Start of Data records

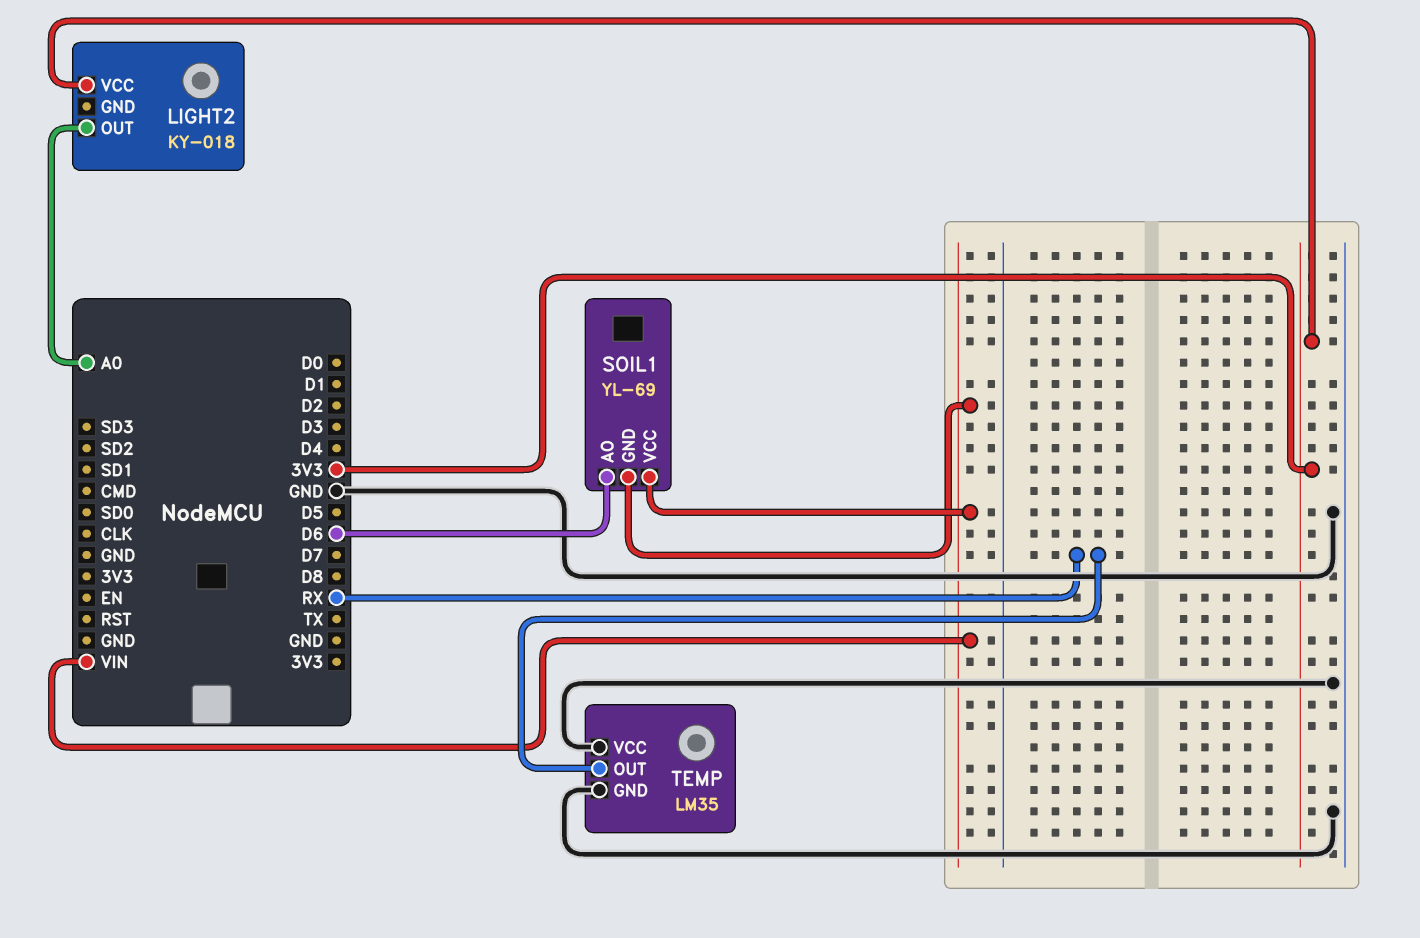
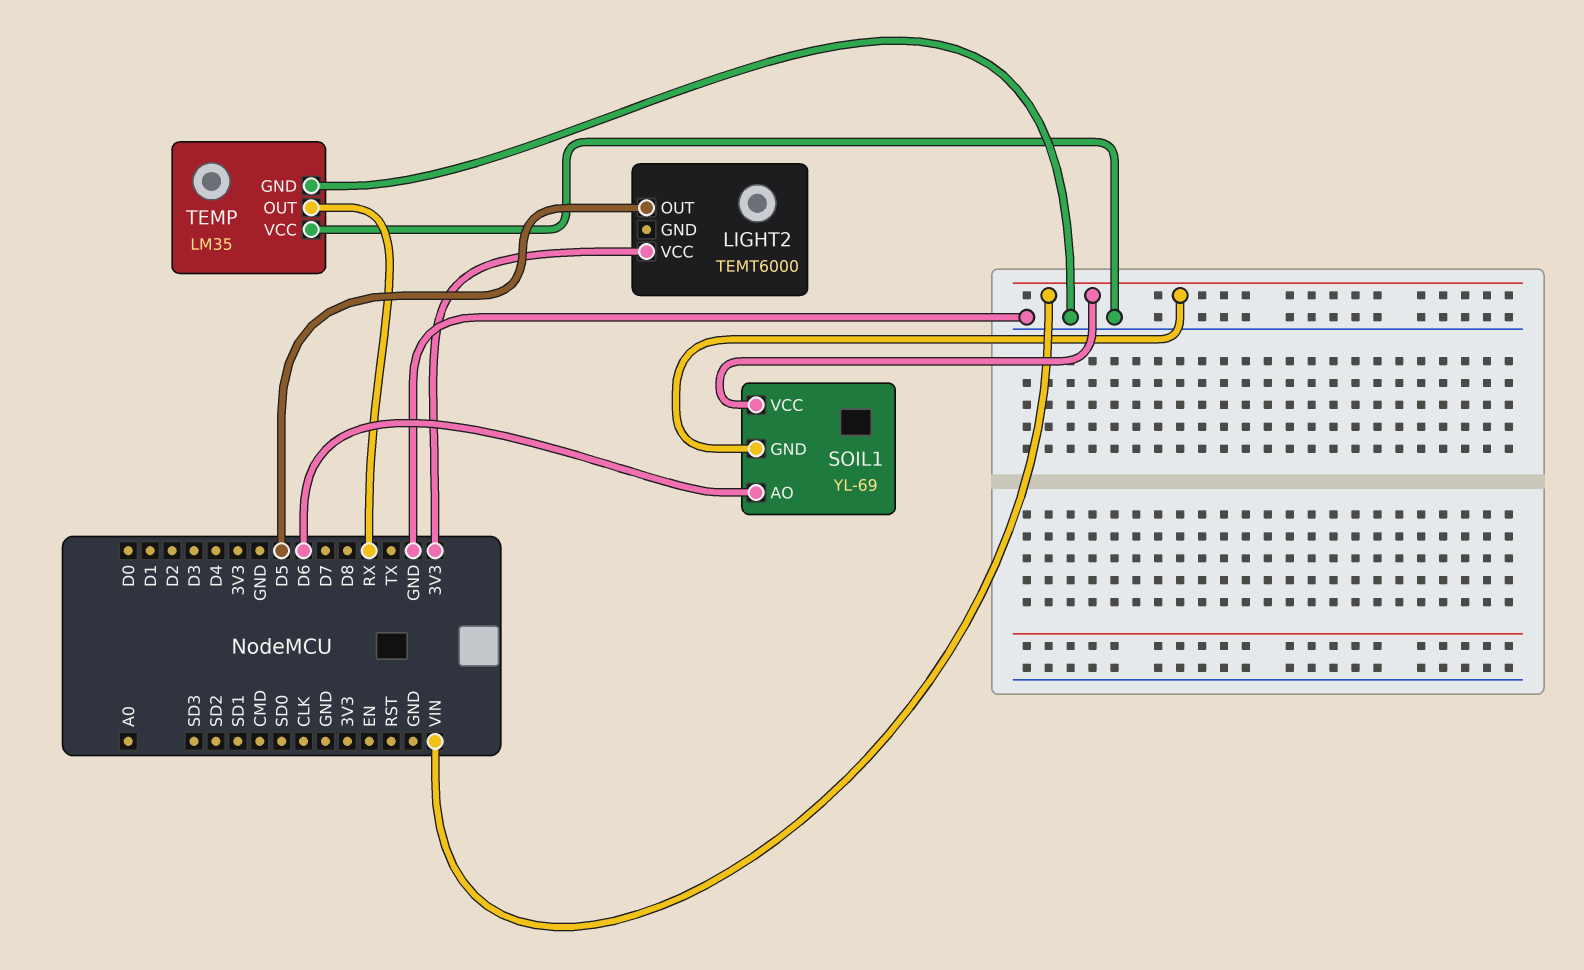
LIGHT2: KY-018 -> TEMT6000
LIGHT2 pin OUT: A0 -> D5

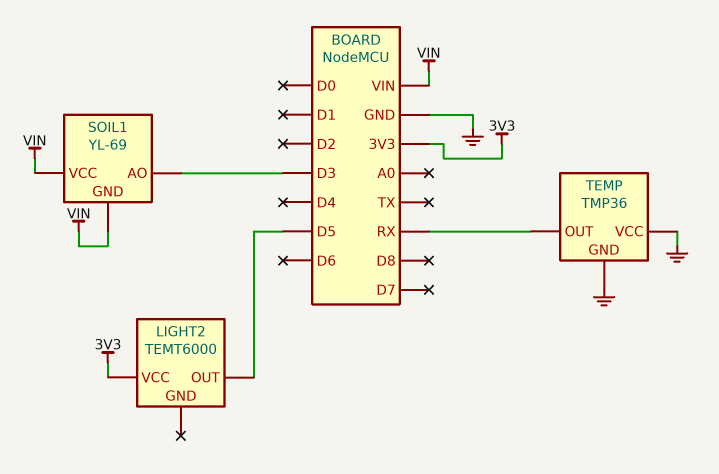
SOIL1 pin AO: D6 -> D3
TEMP: LM35 -> TMP36

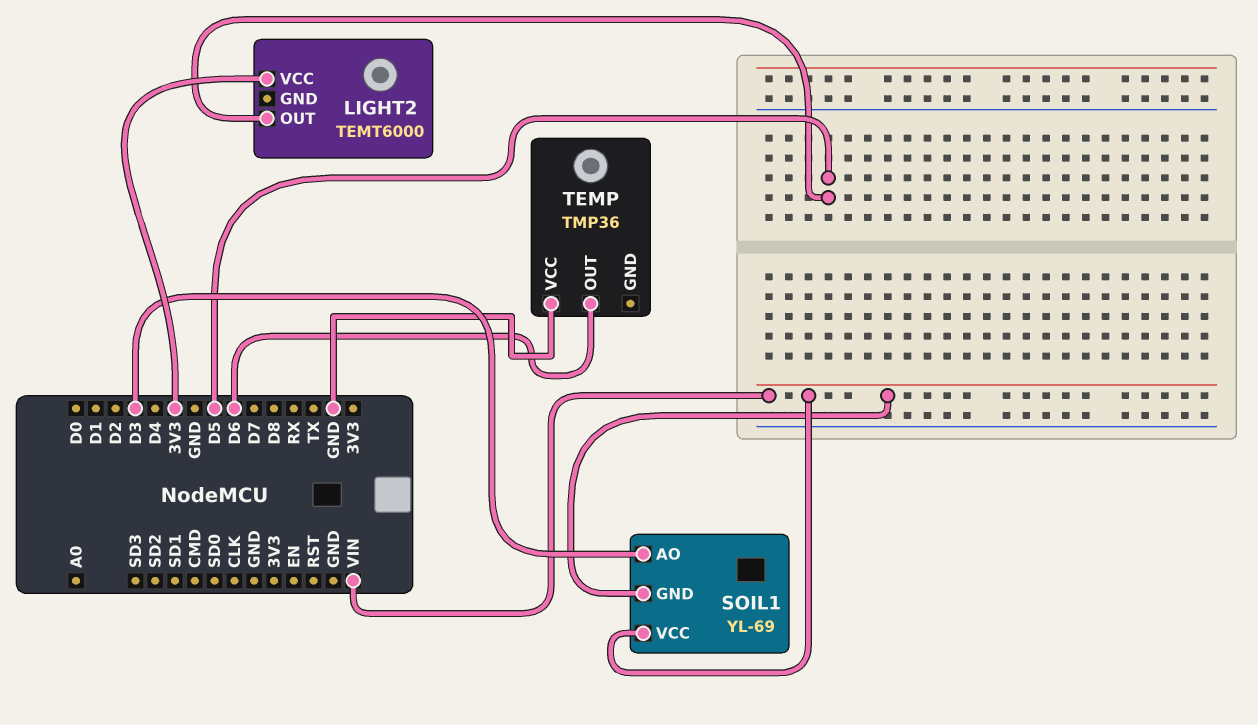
TEMP pin GND: GND -> none
TEMP pin OUT: RX -> D6

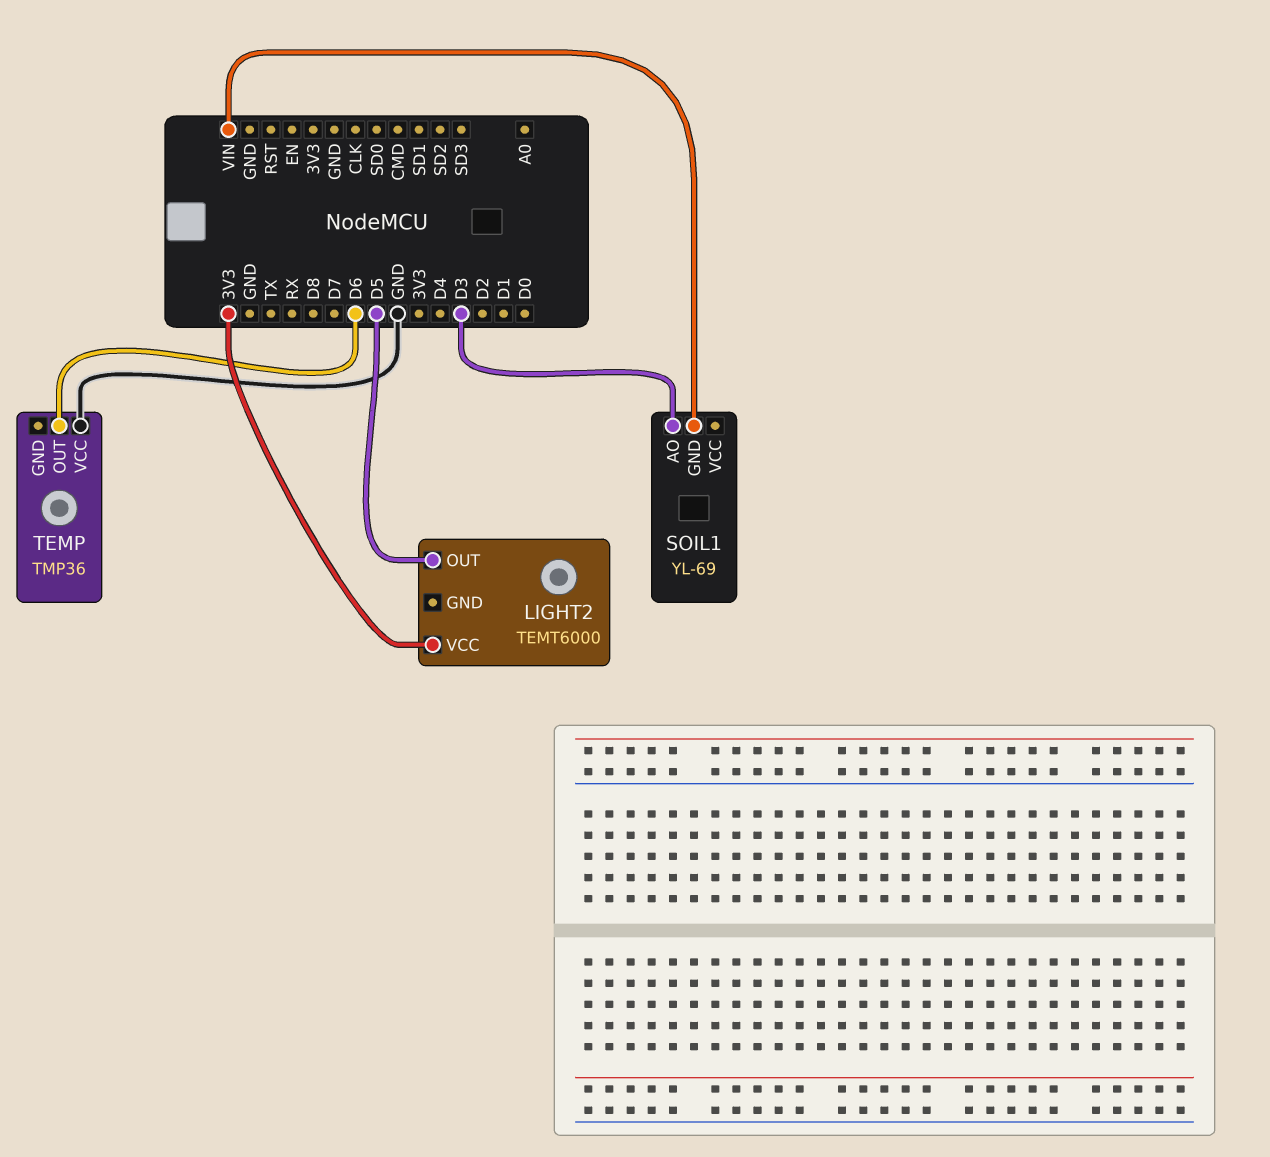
SOIL1 pin VCC: VIN -> none

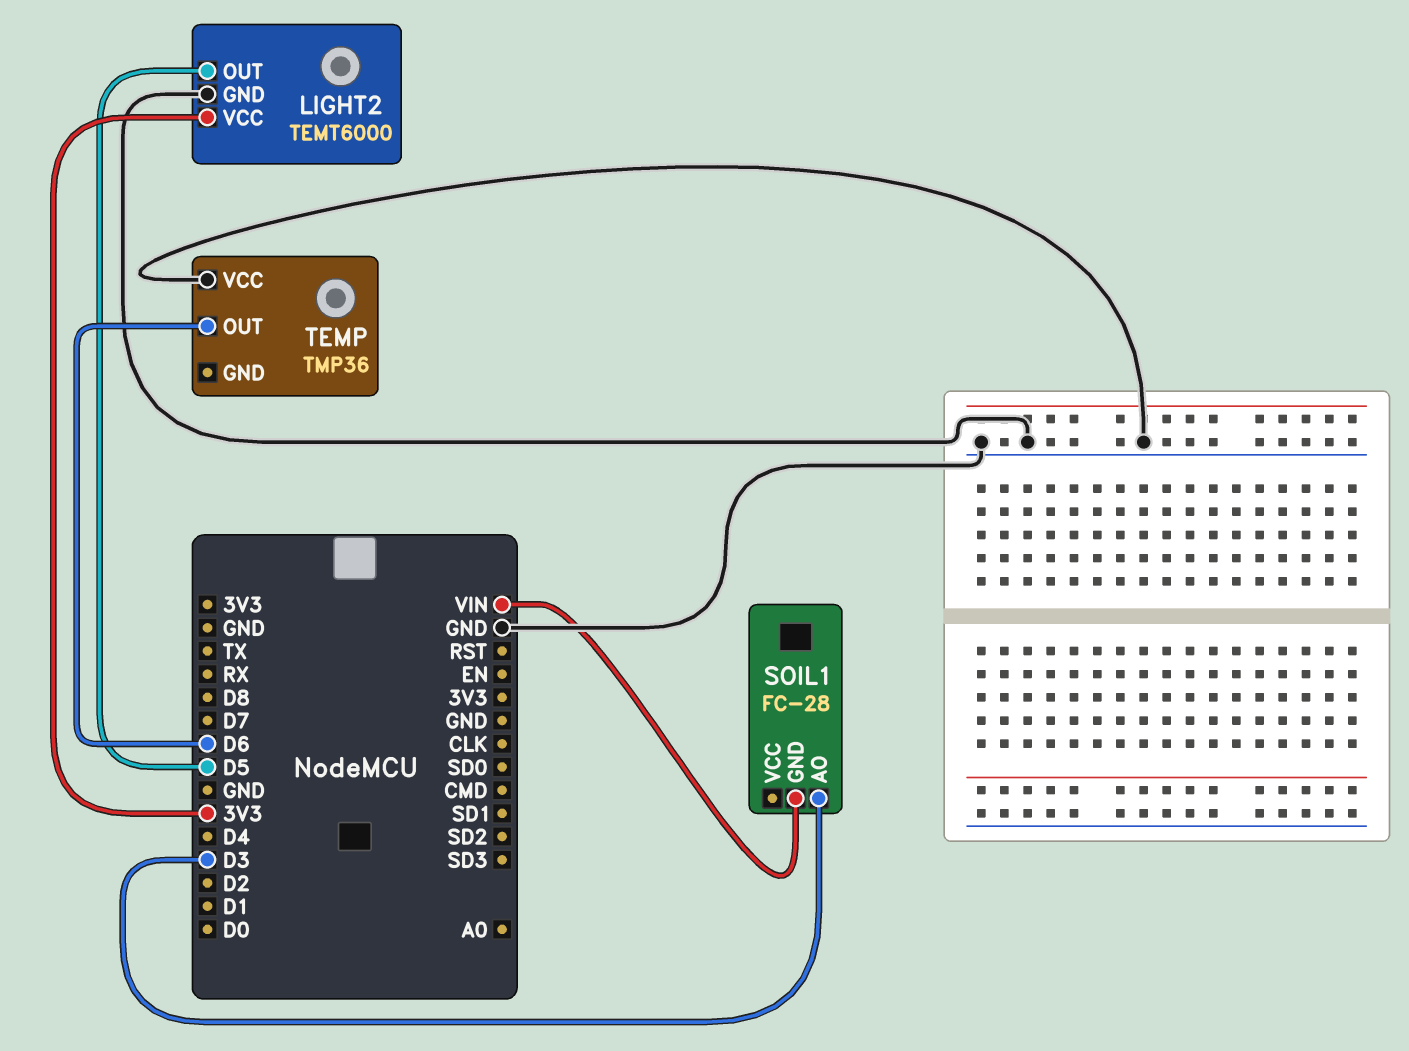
LIGHT2 pin GND: none -> GND
SOIL1: YL-69 -> FC-28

End of Data records

→ To do
Repeat the records above verbatim, with no pictures in the result.

→ Exercise output
LIGHT2: KY-018 -> TEMT6000
LIGHT2 pin OUT: A0 -> D5

SOIL1 pin AO: D6 -> D3
TEMP: LM35 -> TMP36

TEMP pin GND: GND -> none
TEMP pin OUT: RX -> D6

SOIL1 pin VCC: VIN -> none

LIGHT2 pin GND: none -> GND
SOIL1: YL-69 -> FC-28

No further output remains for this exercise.